WORK REQUIRED:
Take every line containing "black" from the material and copy it.

DATA EXTRACT:
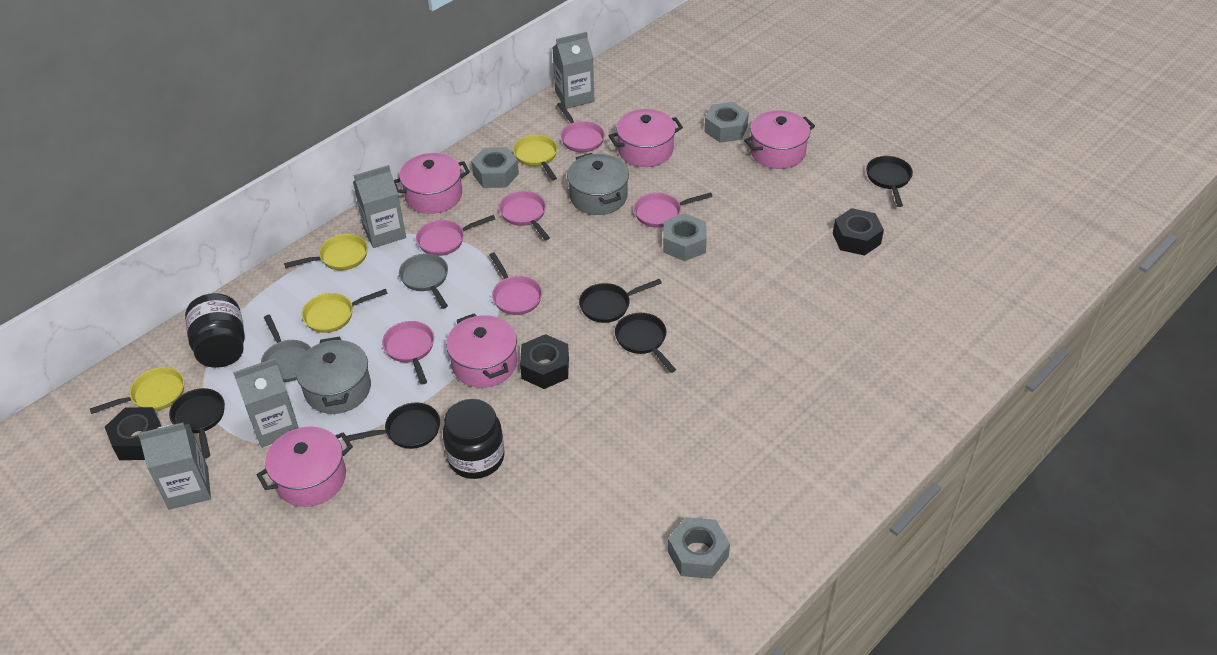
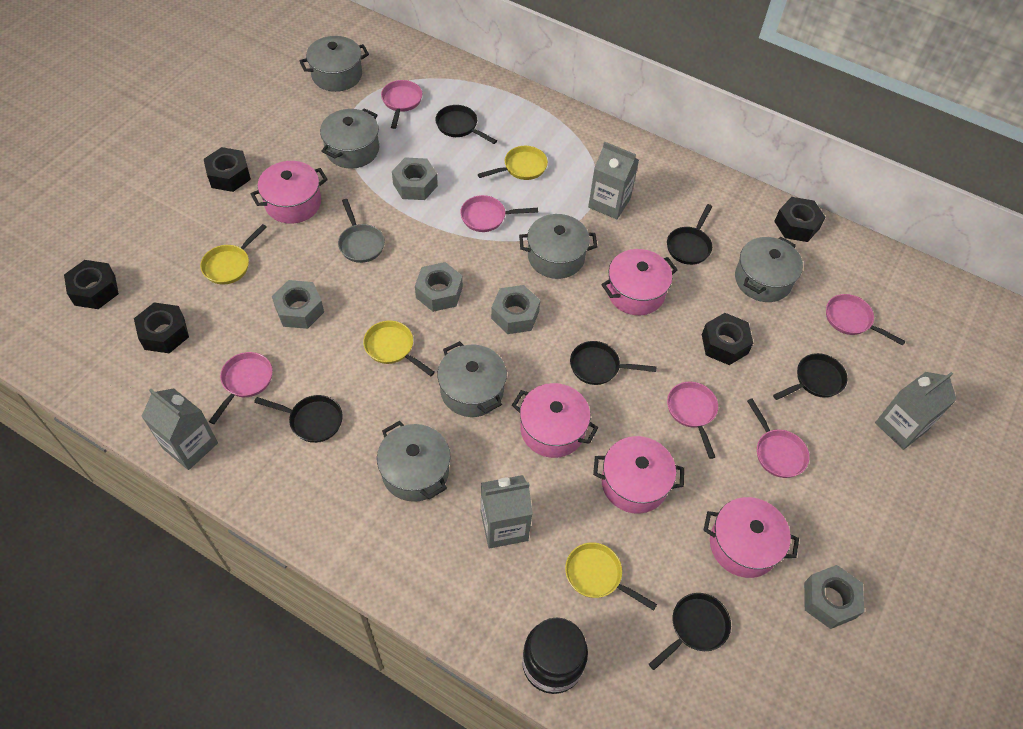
black jar: 2 -> 1
black nut: 3 -> 5
black pan: 5 -> 6
grey nut: 4 -> 5
grey pan: 2 -> 1
grey pot: 2 -> 6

OUTPUT:
black jar: 2 -> 1
black nut: 3 -> 5
black pan: 5 -> 6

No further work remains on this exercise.